Saved entries

--------------------------------------------------

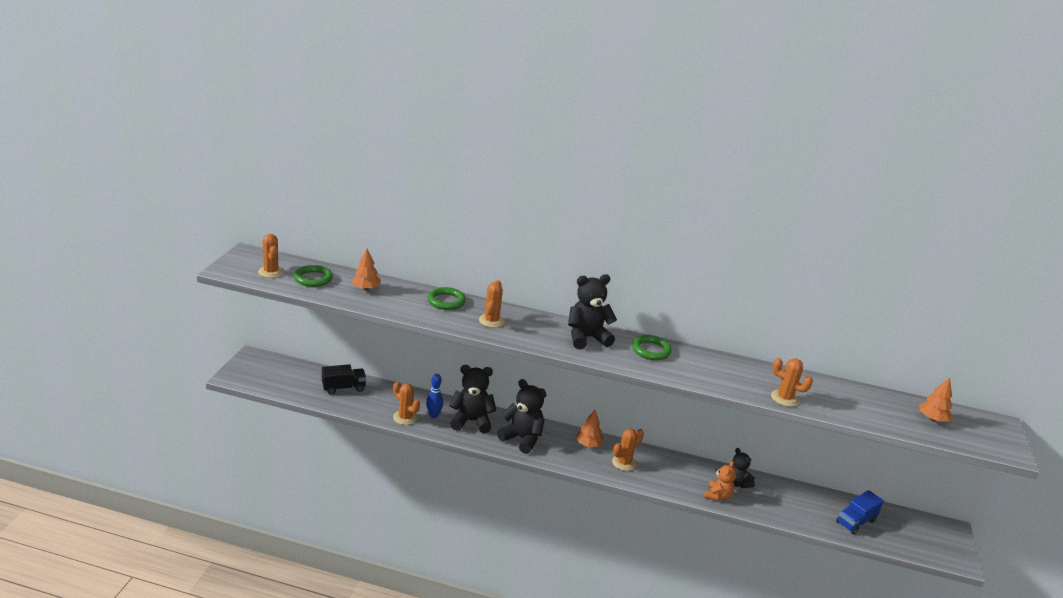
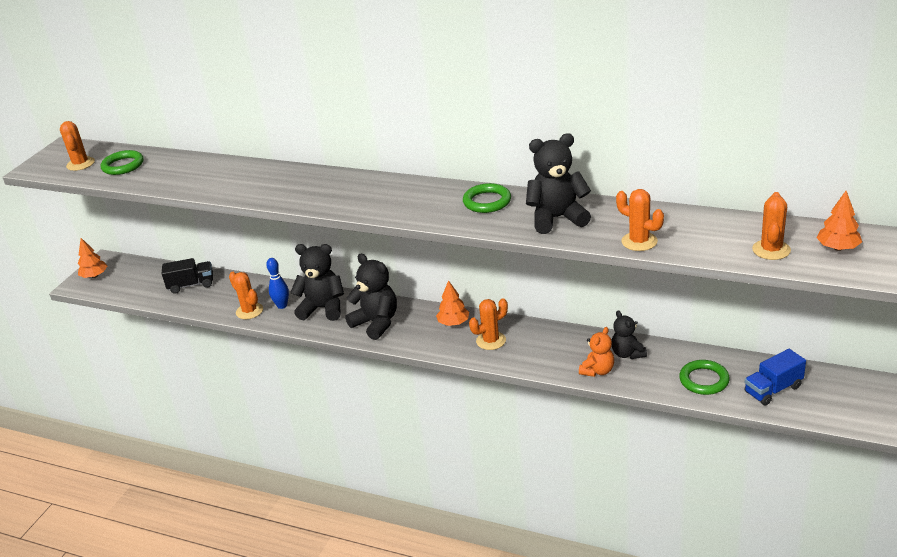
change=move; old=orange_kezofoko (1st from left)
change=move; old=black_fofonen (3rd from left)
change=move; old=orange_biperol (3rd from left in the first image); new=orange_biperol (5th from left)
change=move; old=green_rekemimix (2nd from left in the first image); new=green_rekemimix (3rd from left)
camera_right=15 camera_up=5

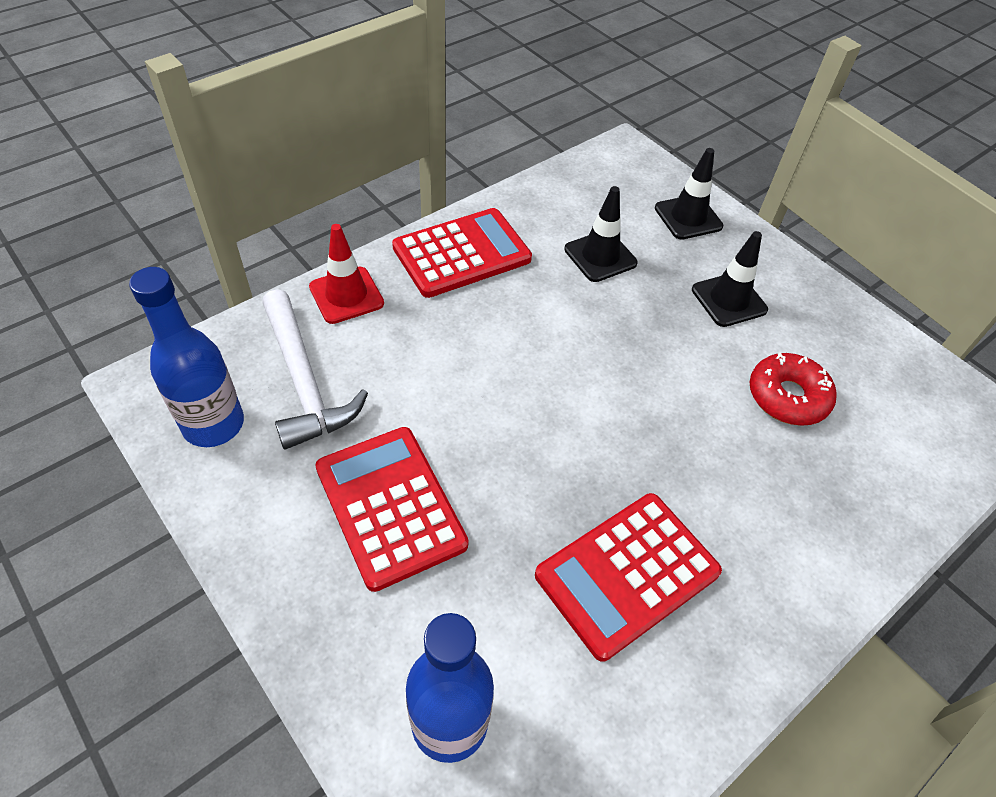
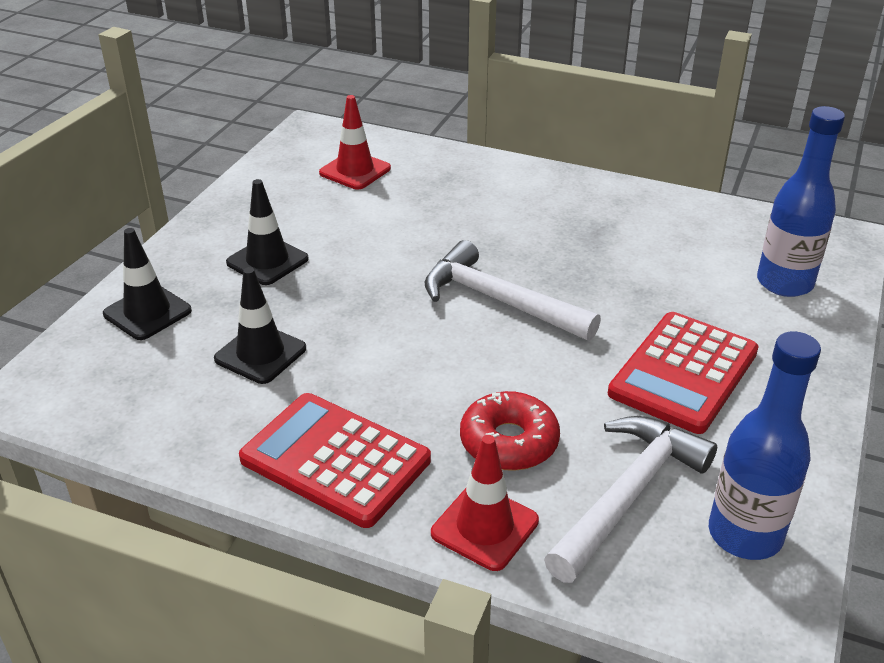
change=move; old=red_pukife
change=delete; old=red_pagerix (3rd from left)
change=insert; new=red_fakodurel (1st from left)
change=insert; new=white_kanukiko (1st from left)
camera_right=-115 camera_up=-15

--------------------------------------------------

Your copy should hold every entry exactly as written, but none of the pictures.

● **Answer for the task**:
change=move; old=orange_kezofoko (1st from left)
change=move; old=black_fofonen (3rd from left)
change=move; old=orange_biperol (3rd from left in the first image); new=orange_biperol (5th from left)
change=move; old=green_rekemimix (2nd from left in the first image); new=green_rekemimix (3rd from left)
camera_right=15 camera_up=5

change=move; old=red_pukife
change=delete; old=red_pagerix (3rd from left)
change=insert; new=red_fakodurel (1st from left)
change=insert; new=white_kanukiko (1st from left)
camera_right=-115 camera_up=-15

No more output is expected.